*** RECORDS FOR THIS EXERCISE ***

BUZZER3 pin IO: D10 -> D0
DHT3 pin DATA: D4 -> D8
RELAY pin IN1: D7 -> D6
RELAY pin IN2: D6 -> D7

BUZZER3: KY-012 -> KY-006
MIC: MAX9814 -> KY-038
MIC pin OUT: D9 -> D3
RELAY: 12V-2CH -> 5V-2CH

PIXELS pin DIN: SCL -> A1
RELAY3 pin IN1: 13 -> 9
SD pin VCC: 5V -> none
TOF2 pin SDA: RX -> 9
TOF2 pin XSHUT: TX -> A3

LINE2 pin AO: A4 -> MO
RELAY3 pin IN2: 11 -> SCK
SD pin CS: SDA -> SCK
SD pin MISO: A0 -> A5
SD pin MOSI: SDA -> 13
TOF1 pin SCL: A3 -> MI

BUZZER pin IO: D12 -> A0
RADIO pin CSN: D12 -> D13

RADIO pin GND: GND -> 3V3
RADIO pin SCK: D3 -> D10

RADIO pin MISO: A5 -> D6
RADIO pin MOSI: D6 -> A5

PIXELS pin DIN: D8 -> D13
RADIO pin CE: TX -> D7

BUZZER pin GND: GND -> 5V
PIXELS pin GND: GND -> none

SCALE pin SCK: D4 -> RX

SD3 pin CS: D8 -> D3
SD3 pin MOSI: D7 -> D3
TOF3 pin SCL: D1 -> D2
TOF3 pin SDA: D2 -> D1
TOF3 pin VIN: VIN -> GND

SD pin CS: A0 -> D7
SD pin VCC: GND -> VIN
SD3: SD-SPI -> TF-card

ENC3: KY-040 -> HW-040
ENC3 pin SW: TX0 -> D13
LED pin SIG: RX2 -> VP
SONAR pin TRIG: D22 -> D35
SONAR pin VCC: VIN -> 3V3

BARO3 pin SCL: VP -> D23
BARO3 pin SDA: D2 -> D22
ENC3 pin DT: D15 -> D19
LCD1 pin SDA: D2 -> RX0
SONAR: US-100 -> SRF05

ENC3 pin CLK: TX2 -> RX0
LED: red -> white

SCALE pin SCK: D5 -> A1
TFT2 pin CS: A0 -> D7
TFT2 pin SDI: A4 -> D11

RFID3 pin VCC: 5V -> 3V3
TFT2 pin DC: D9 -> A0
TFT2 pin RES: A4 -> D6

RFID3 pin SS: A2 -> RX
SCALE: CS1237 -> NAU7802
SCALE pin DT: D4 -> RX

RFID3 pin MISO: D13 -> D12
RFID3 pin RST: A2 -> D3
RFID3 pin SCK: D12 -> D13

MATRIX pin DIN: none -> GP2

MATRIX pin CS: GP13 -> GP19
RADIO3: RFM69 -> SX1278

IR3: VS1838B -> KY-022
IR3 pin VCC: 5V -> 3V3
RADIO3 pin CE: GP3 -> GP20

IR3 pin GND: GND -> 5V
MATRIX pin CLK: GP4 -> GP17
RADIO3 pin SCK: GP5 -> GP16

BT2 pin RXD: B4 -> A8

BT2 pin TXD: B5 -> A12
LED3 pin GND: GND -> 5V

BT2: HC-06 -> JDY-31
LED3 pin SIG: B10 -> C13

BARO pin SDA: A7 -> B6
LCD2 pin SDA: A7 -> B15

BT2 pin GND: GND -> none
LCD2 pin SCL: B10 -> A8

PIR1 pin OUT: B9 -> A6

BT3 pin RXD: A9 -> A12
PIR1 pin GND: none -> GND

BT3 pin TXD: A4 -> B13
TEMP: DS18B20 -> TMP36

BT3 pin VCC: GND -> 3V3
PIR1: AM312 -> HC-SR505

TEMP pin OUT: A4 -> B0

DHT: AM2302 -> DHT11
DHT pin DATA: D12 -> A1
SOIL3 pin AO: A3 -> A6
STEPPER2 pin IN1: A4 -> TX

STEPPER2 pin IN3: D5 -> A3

*** End of RECORDS FOR THIS EXERCISE ***

Across the data above, how many lines include the word "PIXELS"? Give only the count.

3